Exercise objective
Your job is to report every line of the entries that has "green".

========

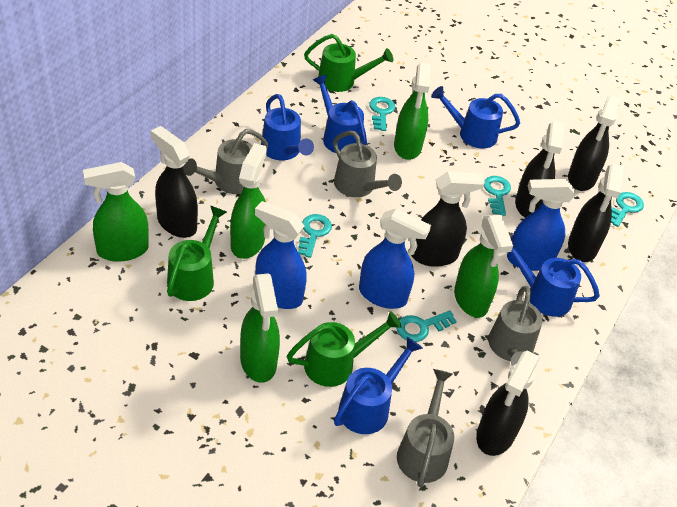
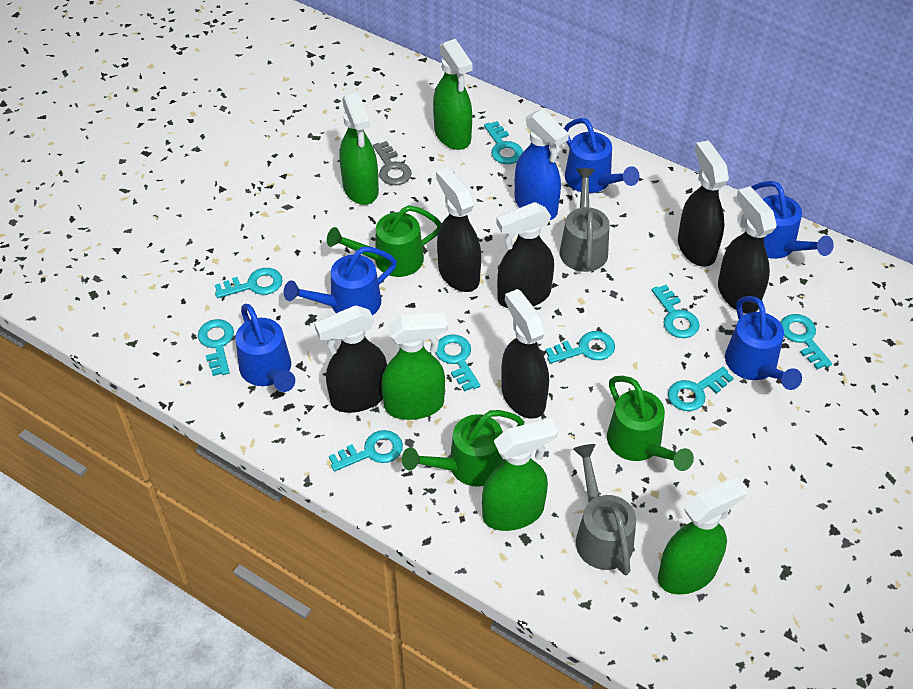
blue spray bottle: 3 -> 1
grey key: 0 -> 1
grey watering can: 4 -> 2
turquoise key: 5 -> 9

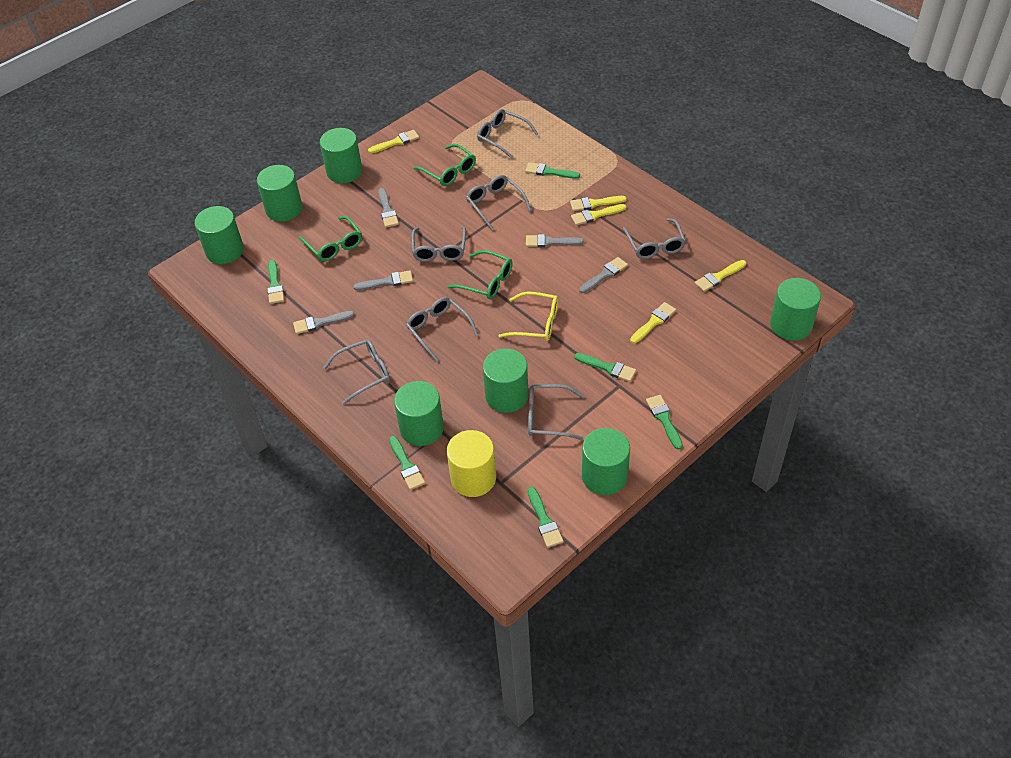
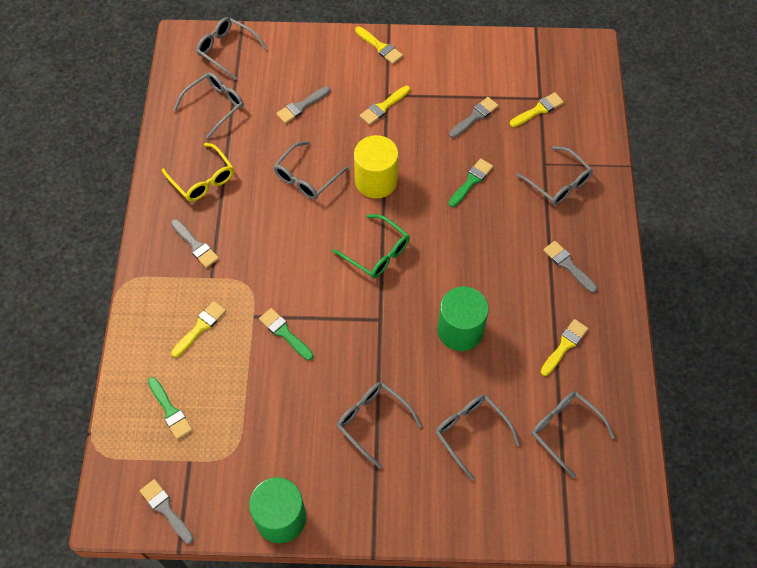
green brush: 6 -> 3
green cylinder: 7 -> 2
green glasses: 3 -> 1

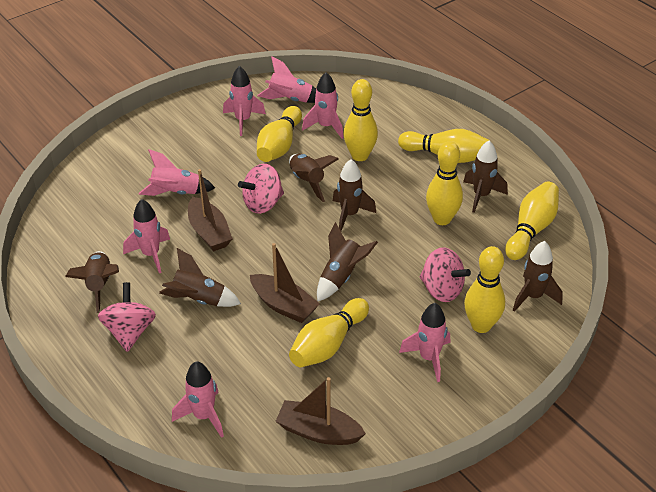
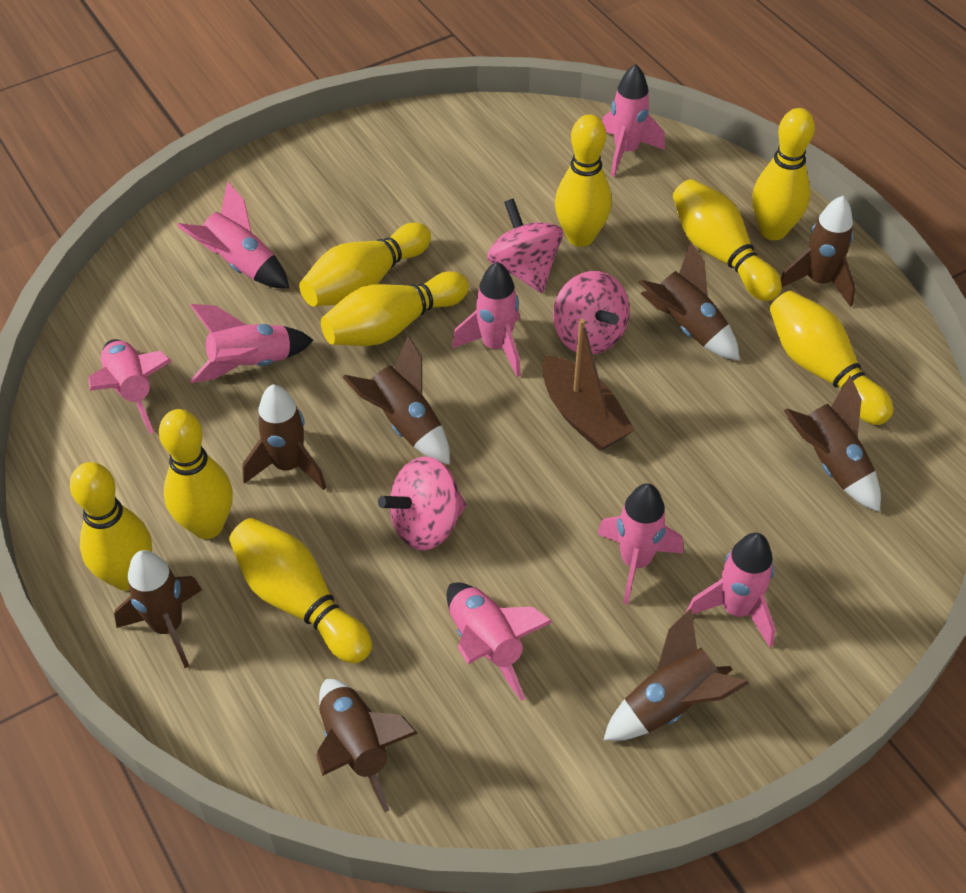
brown boat: 3 -> 1
brown rocket: 7 -> 8
pink rocket: 7 -> 8
yellow bowling pin: 7 -> 9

========

Worked solution
green brush: 6 -> 3
green cylinder: 7 -> 2
green glasses: 3 -> 1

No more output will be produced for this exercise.